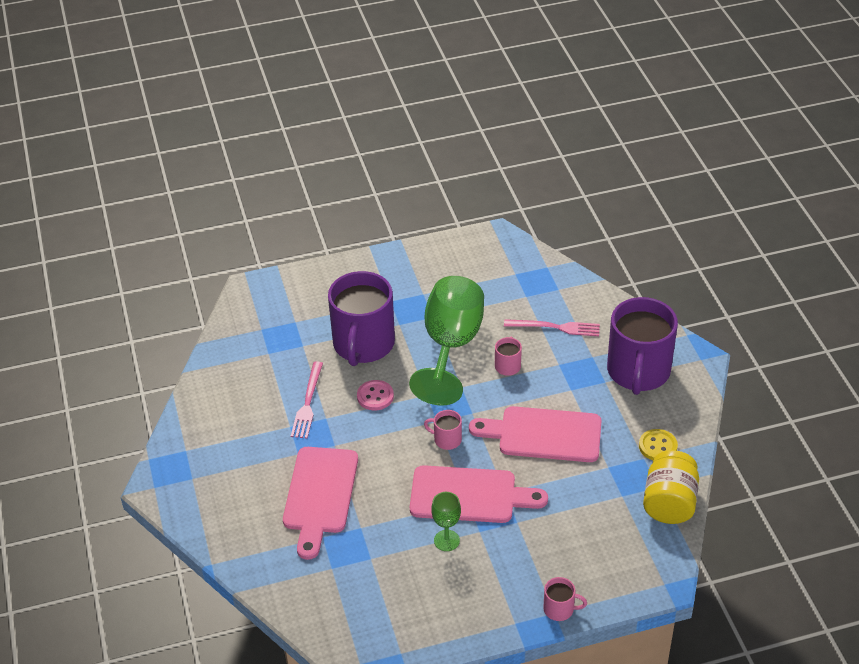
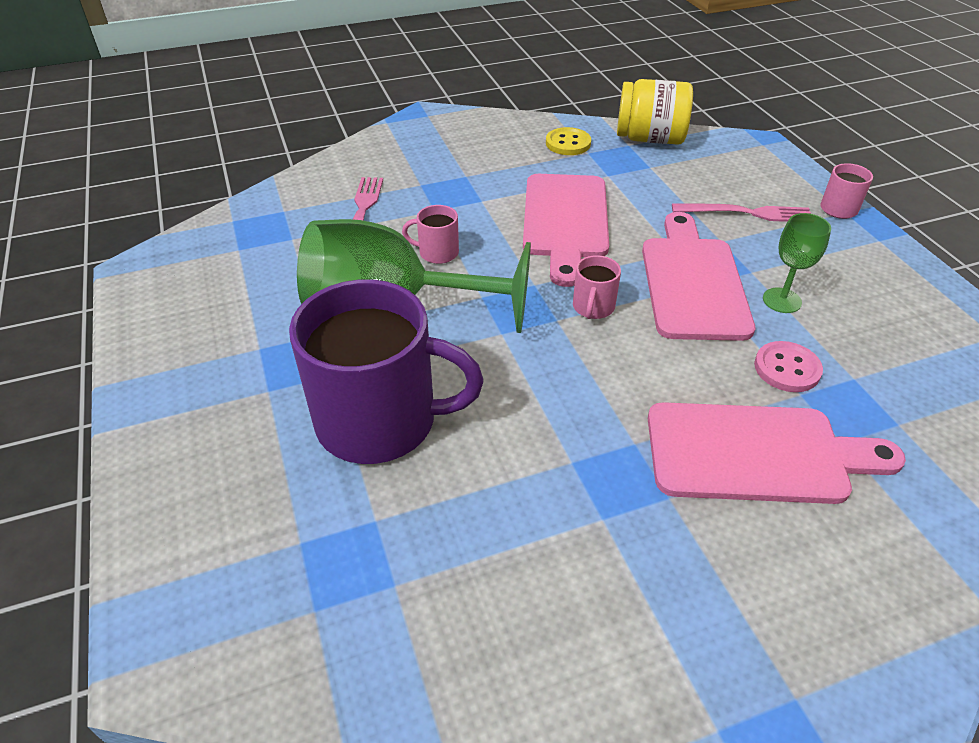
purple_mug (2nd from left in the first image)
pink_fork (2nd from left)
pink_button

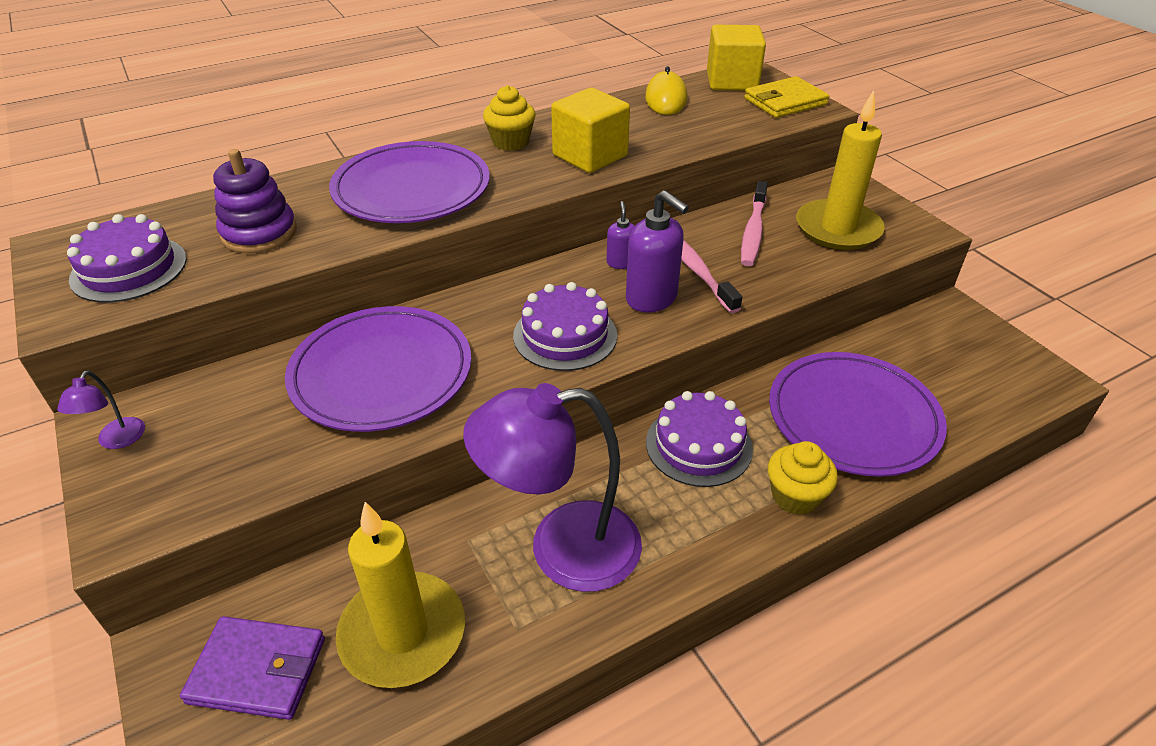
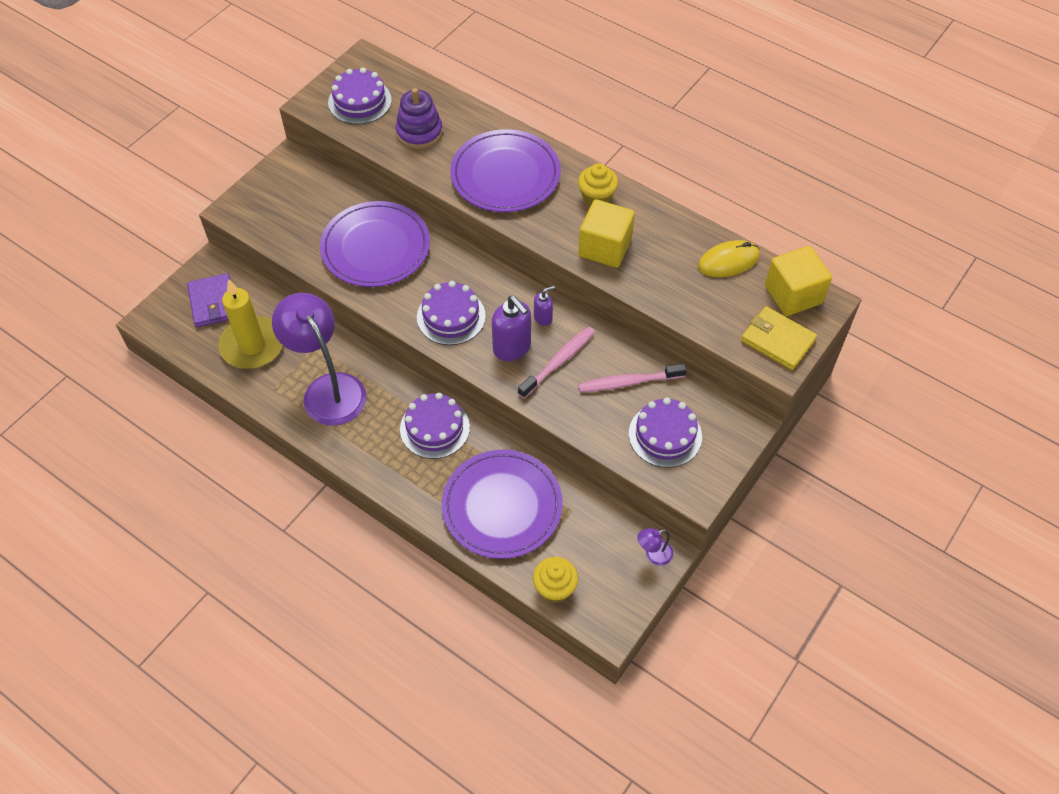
purple_lamp (2nd from left)
yellow_cupcake (1st from left)
purple_cake (4th from left)
purple_soap_dispenser (1st from left)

## Your assignment:
The records, exactly as written but without images, should be returned.

## Solution to this task:
purple_mug (2nd from left in the first image)
pink_fork (2nd from left)
pink_button

purple_lamp (2nd from left)
yellow_cupcake (1st from left)
purple_cake (4th from left)
purple_soap_dispenser (1st from left)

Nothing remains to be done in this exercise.